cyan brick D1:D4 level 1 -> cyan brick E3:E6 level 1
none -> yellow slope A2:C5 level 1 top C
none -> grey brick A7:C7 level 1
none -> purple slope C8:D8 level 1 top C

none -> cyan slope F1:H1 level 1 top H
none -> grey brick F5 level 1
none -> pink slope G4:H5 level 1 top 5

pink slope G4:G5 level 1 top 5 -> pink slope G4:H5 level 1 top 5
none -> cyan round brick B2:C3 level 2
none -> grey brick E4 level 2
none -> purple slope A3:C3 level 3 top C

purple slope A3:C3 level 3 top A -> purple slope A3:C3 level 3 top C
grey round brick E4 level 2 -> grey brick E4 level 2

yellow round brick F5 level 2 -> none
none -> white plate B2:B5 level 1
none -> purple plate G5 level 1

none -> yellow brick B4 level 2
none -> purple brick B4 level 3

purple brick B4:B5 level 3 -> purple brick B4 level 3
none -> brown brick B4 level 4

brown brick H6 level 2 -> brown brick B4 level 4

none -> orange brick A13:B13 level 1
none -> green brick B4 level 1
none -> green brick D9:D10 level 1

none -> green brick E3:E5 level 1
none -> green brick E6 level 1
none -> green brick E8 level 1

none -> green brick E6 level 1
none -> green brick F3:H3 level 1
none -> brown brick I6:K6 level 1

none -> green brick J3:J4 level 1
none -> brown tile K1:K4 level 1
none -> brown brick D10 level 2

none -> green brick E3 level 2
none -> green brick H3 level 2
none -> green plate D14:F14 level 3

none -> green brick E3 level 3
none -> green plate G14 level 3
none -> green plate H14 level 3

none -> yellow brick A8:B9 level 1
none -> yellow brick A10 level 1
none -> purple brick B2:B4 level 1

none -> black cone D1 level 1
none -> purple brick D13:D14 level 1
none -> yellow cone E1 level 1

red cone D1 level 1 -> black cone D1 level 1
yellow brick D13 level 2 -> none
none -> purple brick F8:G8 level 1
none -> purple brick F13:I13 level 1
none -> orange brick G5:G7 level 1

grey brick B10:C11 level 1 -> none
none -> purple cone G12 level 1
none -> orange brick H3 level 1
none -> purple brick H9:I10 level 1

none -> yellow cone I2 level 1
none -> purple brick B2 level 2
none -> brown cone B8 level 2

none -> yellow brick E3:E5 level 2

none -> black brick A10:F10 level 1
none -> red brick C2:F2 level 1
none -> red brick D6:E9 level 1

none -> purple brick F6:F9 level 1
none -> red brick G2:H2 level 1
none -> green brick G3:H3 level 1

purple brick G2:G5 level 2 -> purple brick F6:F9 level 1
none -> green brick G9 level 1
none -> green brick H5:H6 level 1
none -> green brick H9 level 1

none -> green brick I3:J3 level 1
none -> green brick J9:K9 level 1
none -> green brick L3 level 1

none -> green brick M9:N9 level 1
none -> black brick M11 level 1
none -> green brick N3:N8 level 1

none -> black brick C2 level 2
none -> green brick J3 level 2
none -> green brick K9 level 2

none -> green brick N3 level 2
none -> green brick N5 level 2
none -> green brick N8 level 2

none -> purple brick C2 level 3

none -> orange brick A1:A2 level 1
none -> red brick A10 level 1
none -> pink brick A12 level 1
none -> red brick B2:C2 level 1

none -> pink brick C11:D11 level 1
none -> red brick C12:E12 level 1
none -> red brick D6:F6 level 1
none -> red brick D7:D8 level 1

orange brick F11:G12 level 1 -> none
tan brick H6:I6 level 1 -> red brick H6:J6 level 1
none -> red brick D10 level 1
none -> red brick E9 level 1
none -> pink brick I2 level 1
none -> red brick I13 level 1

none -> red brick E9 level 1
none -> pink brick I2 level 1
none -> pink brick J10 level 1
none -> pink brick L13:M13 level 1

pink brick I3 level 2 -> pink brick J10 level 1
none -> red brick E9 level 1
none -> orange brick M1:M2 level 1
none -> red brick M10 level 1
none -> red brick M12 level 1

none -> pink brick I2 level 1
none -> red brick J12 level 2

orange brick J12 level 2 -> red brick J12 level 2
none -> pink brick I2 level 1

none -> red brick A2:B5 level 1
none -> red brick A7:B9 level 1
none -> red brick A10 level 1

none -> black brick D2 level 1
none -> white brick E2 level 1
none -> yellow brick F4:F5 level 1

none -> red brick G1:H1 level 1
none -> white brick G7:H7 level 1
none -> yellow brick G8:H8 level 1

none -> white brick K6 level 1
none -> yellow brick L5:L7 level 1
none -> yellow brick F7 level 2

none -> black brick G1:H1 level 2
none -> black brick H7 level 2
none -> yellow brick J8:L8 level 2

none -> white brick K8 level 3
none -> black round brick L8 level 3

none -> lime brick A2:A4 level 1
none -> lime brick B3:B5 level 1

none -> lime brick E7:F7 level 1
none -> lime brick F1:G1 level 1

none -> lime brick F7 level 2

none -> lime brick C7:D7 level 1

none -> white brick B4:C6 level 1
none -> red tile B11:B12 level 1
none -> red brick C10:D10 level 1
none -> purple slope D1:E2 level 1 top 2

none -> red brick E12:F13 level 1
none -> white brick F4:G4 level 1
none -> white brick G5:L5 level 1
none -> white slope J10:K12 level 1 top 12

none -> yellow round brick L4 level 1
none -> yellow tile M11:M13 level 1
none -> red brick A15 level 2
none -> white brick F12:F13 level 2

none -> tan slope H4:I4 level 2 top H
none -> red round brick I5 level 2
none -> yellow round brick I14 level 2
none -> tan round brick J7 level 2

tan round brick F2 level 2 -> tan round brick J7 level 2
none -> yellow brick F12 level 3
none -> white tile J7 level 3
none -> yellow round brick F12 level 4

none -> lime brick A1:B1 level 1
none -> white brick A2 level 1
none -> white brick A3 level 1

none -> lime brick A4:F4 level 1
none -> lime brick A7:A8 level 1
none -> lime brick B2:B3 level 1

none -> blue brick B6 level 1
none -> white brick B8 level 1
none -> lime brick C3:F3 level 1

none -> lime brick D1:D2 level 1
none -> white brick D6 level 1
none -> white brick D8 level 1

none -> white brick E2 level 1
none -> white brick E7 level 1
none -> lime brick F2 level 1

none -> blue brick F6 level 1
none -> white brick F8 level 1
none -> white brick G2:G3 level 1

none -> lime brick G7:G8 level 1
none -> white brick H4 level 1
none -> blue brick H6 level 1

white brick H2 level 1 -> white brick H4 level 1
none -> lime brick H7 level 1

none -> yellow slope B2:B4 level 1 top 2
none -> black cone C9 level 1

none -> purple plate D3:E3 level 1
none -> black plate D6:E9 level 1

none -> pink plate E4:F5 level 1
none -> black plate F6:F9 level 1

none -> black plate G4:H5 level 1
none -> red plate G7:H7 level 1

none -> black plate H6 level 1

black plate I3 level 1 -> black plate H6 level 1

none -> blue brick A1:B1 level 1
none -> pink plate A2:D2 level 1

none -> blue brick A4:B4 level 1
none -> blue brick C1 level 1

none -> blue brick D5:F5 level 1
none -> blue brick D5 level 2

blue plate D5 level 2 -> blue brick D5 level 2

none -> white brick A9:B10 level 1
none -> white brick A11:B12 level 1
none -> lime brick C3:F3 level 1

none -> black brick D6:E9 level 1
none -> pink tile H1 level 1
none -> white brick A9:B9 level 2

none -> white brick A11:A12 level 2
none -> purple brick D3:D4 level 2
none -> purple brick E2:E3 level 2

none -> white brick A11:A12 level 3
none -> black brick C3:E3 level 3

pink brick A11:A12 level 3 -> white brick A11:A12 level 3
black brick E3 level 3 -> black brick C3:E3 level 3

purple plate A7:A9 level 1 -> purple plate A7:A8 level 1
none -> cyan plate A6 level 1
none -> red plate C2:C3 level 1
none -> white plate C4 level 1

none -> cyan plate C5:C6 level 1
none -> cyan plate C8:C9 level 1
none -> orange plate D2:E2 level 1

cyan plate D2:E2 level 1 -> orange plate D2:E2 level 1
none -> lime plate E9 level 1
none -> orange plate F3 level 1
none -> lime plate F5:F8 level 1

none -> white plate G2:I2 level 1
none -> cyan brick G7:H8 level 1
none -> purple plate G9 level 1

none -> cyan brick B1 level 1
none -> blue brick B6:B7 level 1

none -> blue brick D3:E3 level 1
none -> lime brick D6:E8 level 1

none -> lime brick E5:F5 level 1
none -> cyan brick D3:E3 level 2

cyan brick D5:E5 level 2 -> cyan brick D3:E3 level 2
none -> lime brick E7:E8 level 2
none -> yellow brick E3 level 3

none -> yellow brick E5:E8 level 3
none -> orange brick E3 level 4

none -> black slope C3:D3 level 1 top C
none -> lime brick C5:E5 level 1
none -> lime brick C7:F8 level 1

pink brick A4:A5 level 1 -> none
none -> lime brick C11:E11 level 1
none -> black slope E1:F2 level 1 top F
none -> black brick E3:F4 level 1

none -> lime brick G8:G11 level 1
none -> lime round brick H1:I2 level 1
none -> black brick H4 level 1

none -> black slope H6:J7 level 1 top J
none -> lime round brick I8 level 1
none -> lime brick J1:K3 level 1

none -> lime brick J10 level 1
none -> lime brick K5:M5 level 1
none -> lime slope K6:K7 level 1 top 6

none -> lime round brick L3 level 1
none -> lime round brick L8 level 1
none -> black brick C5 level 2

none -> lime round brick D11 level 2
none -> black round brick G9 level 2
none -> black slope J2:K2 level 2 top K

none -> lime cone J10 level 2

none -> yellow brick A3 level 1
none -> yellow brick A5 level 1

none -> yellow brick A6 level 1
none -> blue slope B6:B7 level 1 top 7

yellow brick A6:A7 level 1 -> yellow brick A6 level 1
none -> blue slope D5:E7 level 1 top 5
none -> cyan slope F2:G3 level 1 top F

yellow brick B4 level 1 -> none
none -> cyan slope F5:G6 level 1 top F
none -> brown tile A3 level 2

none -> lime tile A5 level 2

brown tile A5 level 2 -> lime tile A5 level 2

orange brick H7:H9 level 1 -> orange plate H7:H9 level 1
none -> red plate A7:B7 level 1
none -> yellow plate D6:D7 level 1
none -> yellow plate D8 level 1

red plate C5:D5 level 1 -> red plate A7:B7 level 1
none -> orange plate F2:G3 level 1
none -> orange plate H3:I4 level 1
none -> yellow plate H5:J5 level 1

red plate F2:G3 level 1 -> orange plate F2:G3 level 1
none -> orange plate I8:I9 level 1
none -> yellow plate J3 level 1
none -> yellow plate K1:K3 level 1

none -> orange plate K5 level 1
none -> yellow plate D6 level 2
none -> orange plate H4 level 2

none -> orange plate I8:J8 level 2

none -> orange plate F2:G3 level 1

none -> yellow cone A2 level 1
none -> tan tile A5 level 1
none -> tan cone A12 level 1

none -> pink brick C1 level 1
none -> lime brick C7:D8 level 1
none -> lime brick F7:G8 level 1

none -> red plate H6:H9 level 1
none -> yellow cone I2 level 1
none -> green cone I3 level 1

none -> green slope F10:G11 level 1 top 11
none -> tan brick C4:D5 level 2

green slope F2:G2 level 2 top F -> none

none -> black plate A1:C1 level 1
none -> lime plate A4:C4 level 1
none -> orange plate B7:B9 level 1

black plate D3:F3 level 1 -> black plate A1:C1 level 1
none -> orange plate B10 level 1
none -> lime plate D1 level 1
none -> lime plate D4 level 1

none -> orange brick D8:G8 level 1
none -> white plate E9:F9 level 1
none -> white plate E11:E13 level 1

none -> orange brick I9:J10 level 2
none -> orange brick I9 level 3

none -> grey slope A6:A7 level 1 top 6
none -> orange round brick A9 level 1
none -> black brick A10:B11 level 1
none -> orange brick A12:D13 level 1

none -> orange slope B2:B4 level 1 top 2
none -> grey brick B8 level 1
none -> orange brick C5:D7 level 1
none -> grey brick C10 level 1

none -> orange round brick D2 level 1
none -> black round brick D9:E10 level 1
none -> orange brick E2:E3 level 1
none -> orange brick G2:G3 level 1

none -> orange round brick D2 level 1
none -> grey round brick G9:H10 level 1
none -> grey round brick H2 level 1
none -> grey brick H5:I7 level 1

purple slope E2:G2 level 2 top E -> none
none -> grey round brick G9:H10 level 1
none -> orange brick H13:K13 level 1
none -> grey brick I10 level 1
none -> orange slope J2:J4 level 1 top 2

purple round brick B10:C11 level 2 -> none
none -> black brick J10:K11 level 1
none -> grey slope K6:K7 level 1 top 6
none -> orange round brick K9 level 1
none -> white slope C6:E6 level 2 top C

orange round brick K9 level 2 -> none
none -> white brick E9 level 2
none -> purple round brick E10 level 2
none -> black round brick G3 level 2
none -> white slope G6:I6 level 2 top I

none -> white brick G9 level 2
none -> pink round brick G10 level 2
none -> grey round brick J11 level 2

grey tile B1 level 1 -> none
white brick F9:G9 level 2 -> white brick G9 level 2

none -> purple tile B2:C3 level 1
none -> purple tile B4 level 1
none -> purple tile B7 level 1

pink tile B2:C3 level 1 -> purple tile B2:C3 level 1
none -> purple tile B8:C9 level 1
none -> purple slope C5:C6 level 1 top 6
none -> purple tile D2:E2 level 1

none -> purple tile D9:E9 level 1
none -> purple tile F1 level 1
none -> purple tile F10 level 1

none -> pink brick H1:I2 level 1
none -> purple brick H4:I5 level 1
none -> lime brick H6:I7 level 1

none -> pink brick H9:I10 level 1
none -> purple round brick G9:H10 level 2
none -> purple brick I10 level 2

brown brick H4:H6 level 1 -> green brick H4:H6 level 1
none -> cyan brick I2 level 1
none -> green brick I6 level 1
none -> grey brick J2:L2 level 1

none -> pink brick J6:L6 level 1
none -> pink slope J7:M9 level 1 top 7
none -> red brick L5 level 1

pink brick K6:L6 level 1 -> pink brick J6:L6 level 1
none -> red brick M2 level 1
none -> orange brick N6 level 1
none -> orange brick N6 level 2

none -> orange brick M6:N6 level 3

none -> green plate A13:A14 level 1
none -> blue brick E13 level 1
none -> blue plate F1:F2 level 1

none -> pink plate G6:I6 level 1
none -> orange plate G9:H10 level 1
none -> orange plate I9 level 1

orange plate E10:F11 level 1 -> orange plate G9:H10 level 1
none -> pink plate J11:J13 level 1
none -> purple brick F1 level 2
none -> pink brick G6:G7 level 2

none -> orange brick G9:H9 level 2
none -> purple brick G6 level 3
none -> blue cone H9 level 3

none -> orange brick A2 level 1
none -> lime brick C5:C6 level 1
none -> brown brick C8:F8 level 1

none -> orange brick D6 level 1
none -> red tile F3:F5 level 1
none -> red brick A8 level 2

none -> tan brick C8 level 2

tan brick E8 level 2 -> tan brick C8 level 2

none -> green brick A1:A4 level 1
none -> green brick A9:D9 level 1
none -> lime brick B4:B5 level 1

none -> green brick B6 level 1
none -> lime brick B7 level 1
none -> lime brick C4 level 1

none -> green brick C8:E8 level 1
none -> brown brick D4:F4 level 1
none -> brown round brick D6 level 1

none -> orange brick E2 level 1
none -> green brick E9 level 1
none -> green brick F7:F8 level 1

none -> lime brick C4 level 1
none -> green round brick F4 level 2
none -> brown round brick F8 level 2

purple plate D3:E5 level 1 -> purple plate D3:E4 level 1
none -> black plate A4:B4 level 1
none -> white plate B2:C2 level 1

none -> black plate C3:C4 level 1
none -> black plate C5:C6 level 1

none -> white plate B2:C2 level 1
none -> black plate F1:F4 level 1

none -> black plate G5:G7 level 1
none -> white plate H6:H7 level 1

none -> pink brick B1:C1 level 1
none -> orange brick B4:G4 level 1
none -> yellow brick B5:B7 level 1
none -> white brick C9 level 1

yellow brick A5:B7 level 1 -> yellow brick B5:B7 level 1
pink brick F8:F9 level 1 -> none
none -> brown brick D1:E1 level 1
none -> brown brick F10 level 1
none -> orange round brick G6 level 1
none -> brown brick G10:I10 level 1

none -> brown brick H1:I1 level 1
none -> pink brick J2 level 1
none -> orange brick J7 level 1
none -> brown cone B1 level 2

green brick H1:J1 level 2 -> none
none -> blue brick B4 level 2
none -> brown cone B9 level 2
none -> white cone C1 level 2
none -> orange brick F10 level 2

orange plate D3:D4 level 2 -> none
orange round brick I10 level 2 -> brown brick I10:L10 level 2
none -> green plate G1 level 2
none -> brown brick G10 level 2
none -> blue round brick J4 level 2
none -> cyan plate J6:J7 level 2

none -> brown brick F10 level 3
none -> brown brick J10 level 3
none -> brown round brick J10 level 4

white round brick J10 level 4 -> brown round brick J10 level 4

*TASK STATEMENT*: In the listing above, find the line with "none -> green brick I3:J3 level 1" and the line with "none -> red brick B2:C2 level 1"; set down exactly those two lines and every line between them, nothing more.

*TASK OUTPUT*:
none -> green brick I3:J3 level 1
none -> green brick J9:K9 level 1
none -> green brick L3 level 1

none -> green brick M9:N9 level 1
none -> black brick M11 level 1
none -> green brick N3:N8 level 1

none -> black brick C2 level 2
none -> green brick J3 level 2
none -> green brick K9 level 2

none -> green brick N3 level 2
none -> green brick N5 level 2
none -> green brick N8 level 2

none -> purple brick C2 level 3

none -> orange brick A1:A2 level 1
none -> red brick A10 level 1
none -> pink brick A12 level 1
none -> red brick B2:C2 level 1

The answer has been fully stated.